→ Records for processing:
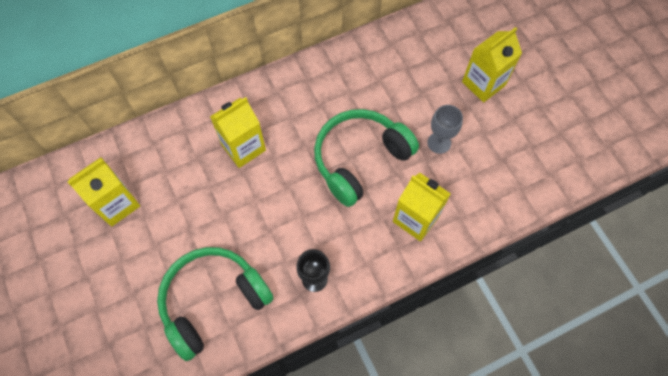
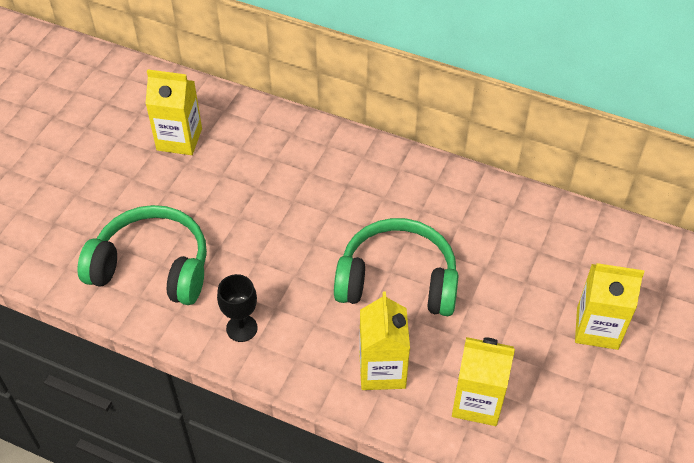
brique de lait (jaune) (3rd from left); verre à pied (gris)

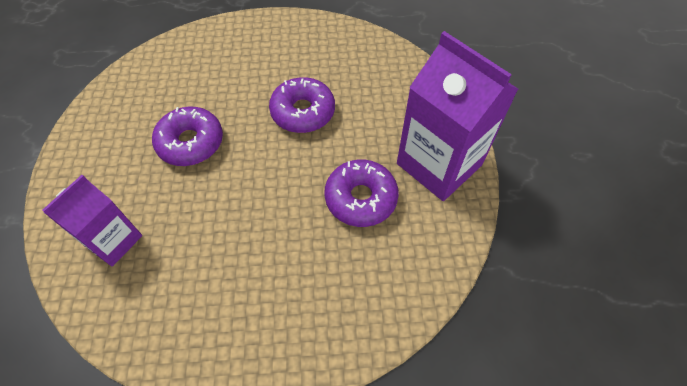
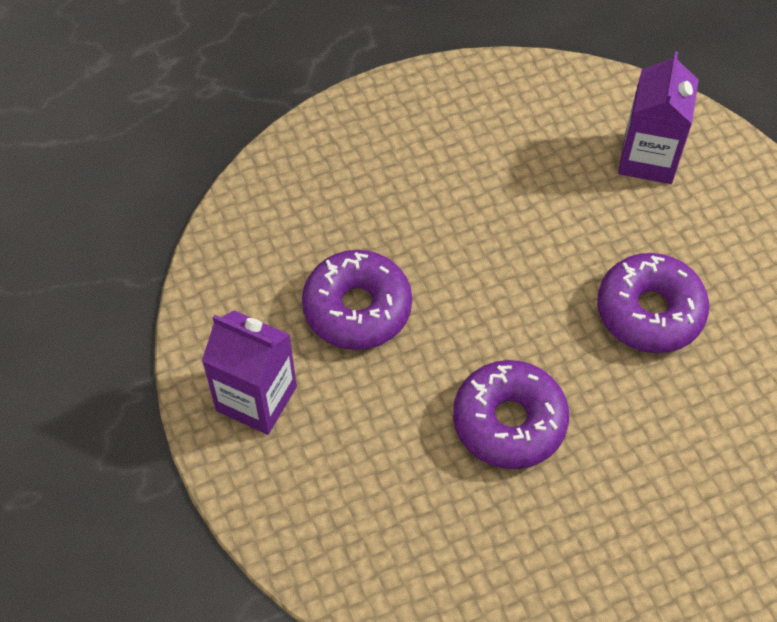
brique de lait (violet) (1st from left)

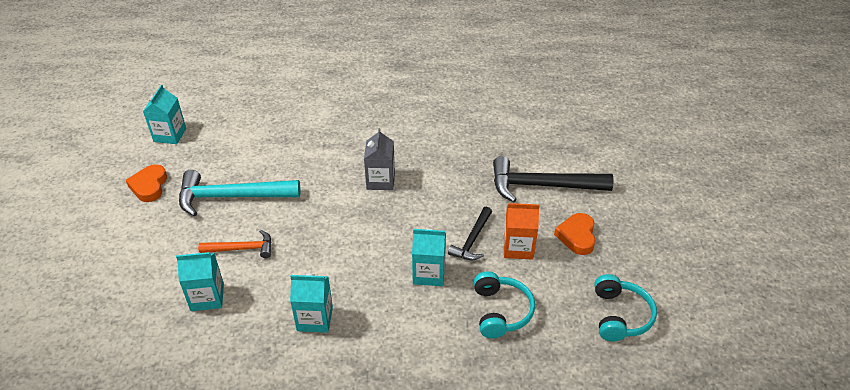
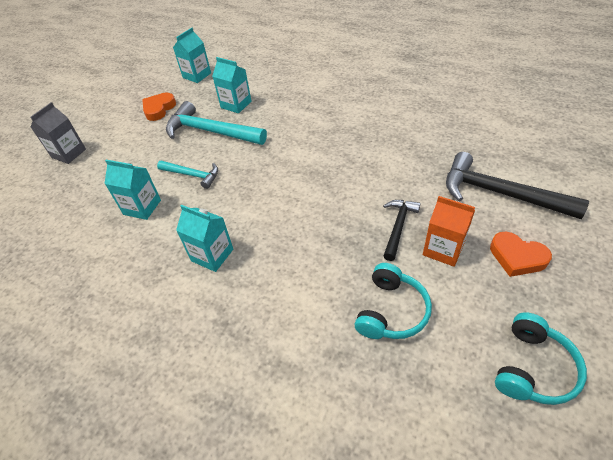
brique de lait (gris); marteau (noir) (1st from left); cœur (orange) (2nd from left); brique de lait (turquoise) (4th from left); marteau (turquoise) (1st from left)

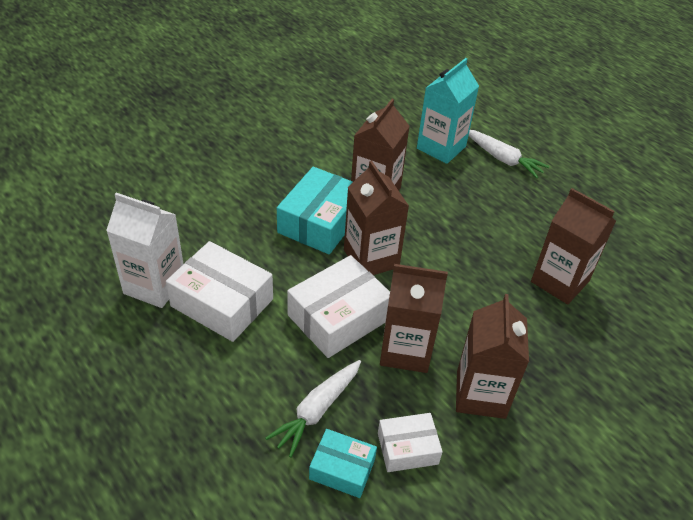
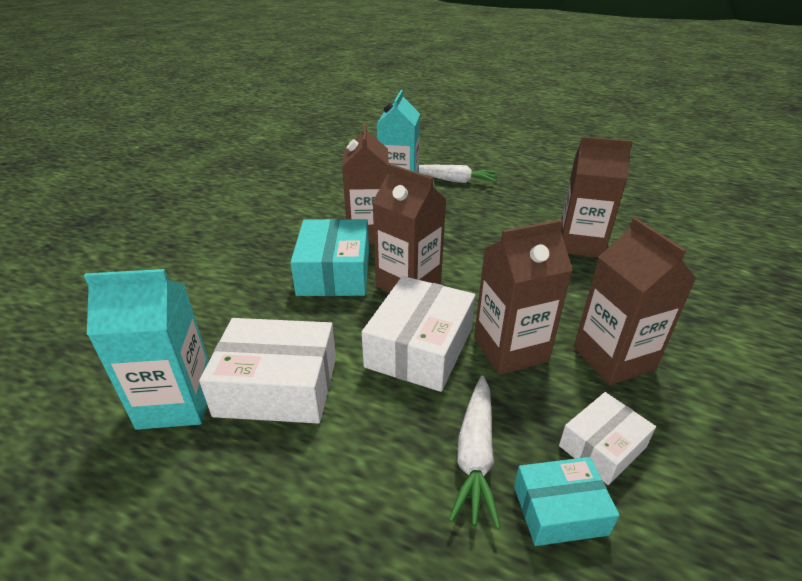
brique de lait (turquoise) (1st from left)

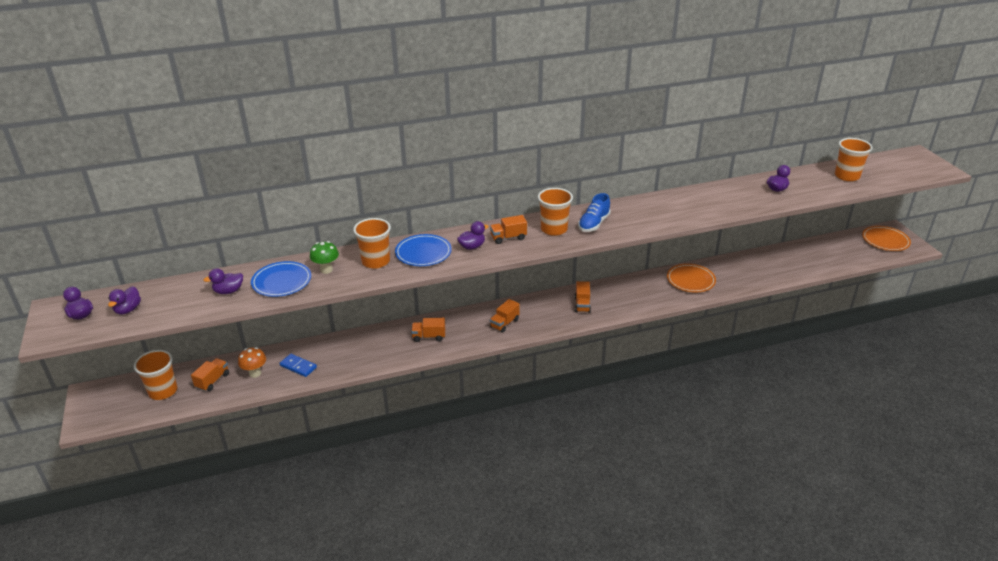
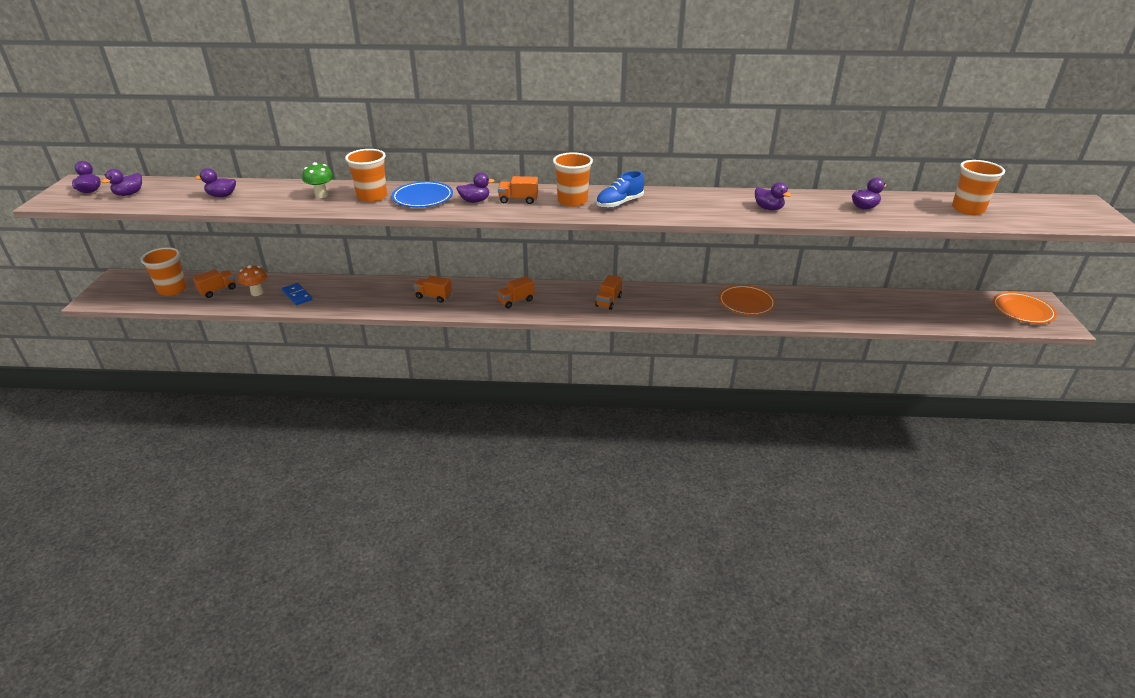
assiette (bleu) (1st from left in the first image); canard (violet) (5th from left)

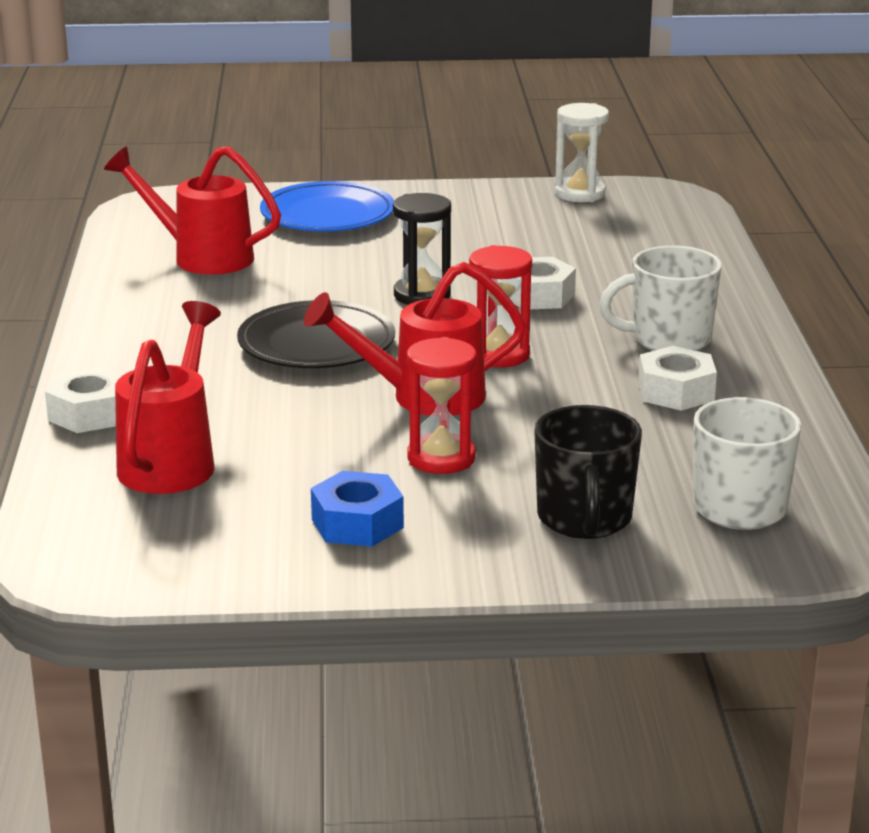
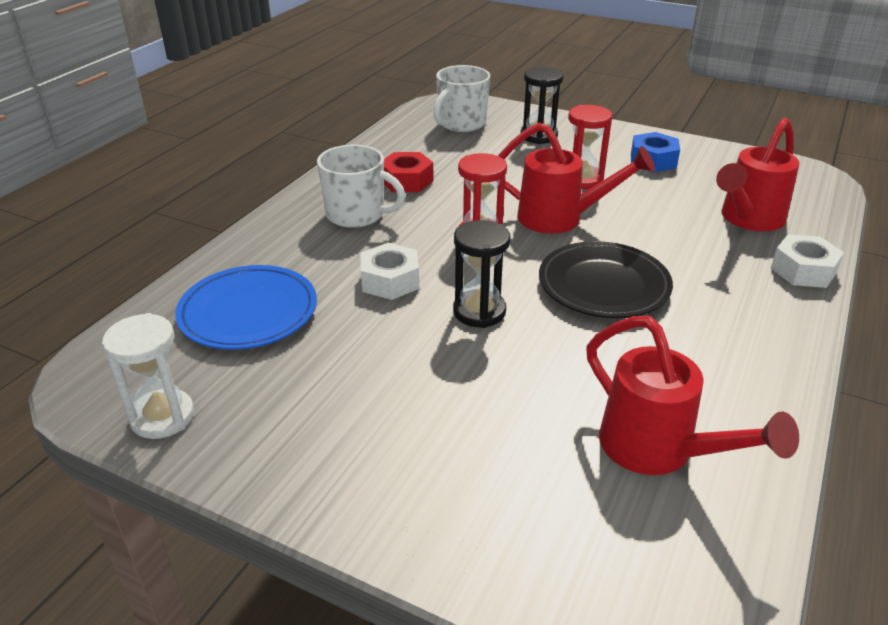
assiette (bleu); écrou (rouge); sablier (noir) (2nd from left)

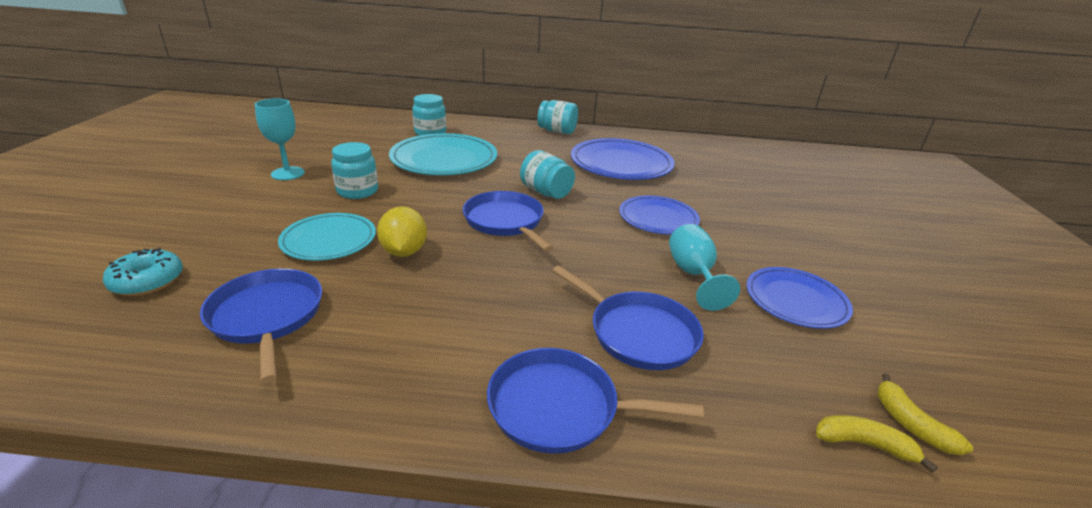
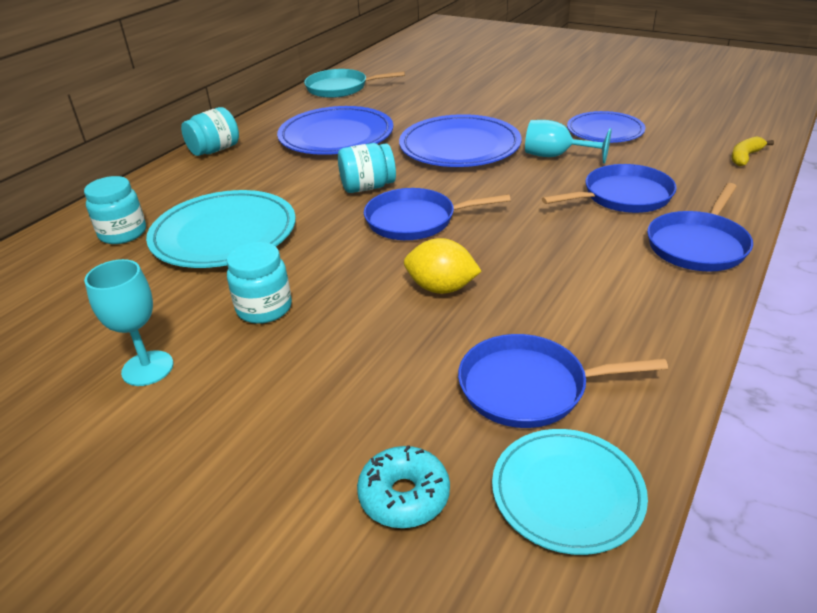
assiette (bleu) (2nd from left); assiette (turquoise) (2nd from left); banane (jaune) (2nd from left in the first image); poêle (turquoise)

→ What the task requires:
Note every line of the records that holds the word "first", and copy it.

→ Answer section:
assiette (bleu) (1st from left in the first image); canard (violet) (5th from left)
assiette (bleu) (2nd from left); assiette (turquoise) (2nd from left); banane (jaune) (2nd from left in the first image); poêle (turquoise)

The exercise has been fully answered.